[Bounding box mapping data]

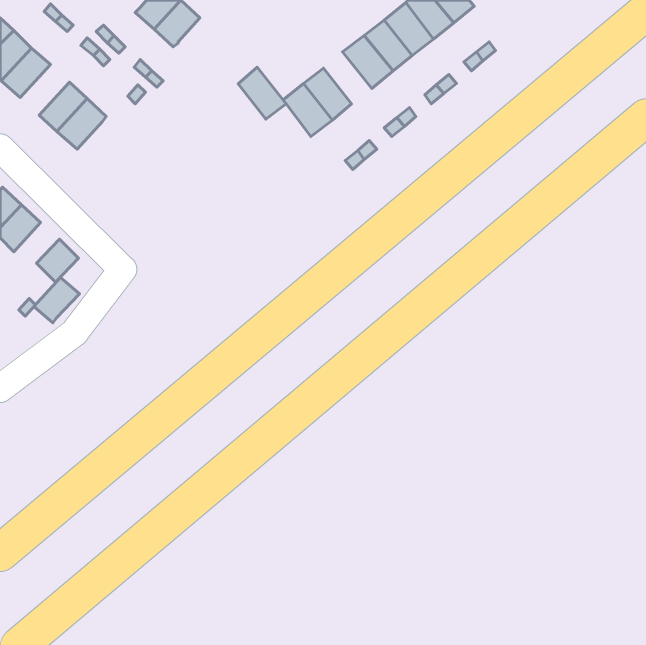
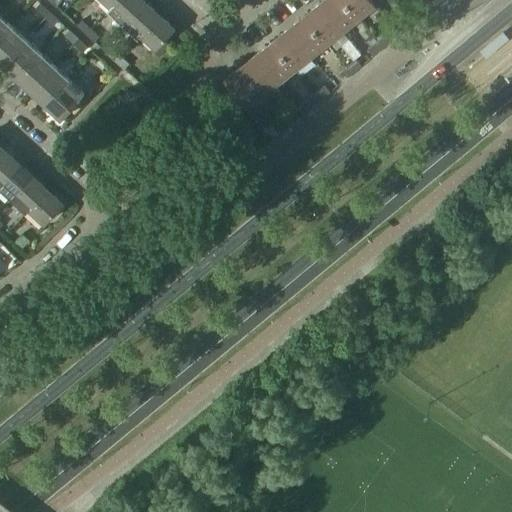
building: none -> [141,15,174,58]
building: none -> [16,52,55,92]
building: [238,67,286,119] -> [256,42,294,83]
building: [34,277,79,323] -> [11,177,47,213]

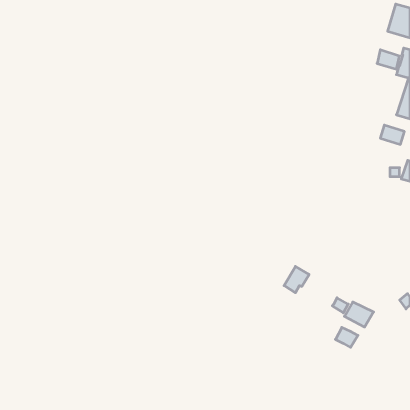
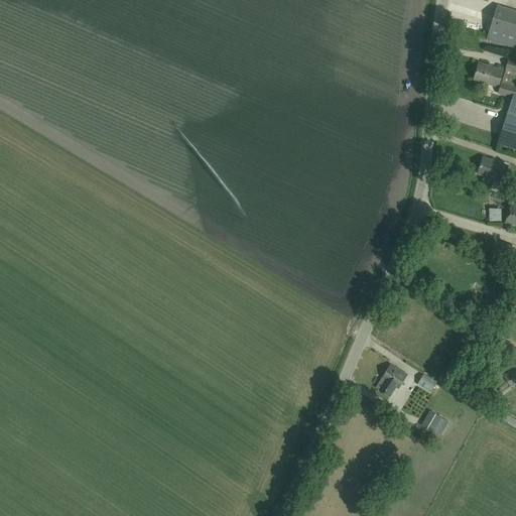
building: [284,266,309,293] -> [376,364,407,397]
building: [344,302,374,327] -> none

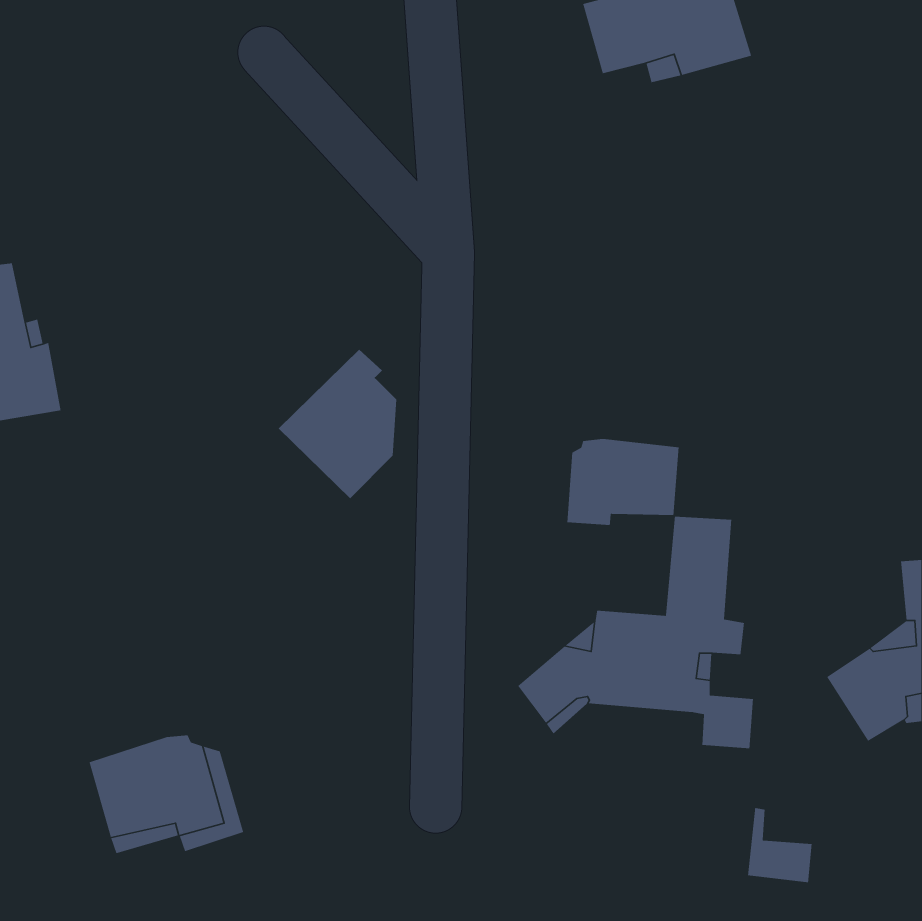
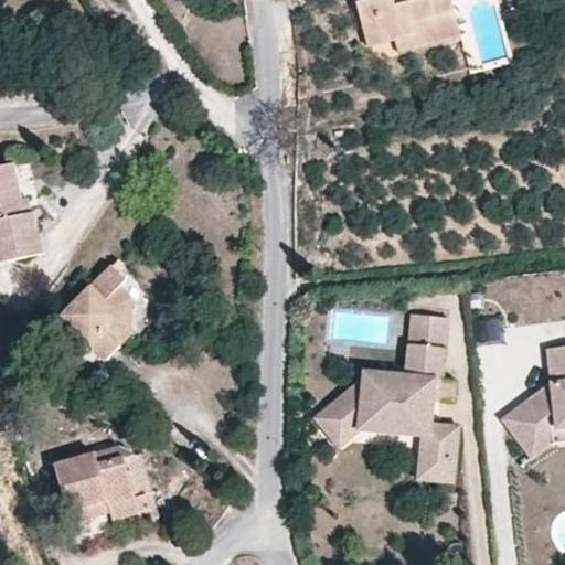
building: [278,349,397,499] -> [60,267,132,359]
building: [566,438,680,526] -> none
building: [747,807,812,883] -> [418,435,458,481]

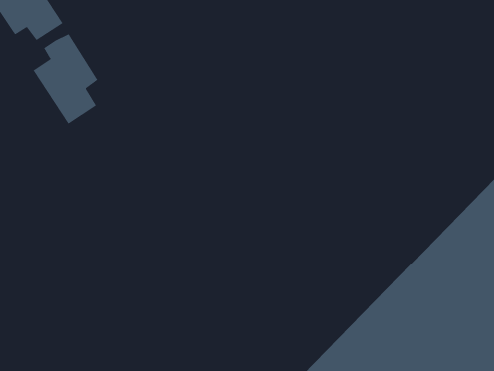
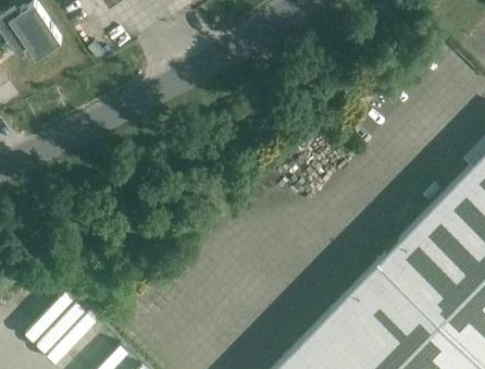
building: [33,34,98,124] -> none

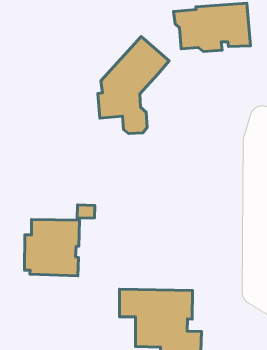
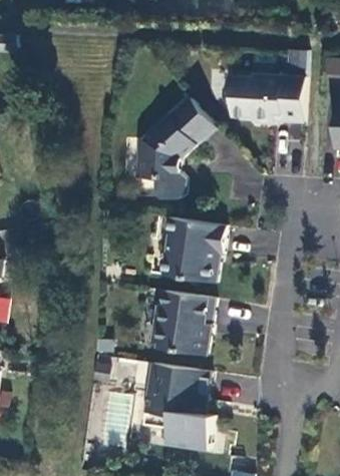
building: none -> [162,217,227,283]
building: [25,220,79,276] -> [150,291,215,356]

### Task statement
What is needed is an exact transcription of the lines from the one holding "building: [278,349,397,499] ->" to the end of the data, with every picture left out.

### Task answer
building: [278,349,397,499] -> [60,267,132,359]
building: [566,438,680,526] -> none
building: [747,807,812,883] -> [418,435,458,481]

building: [33,34,98,124] -> none

building: none -> [162,217,227,283]
building: [25,220,79,276] -> [150,291,215,356]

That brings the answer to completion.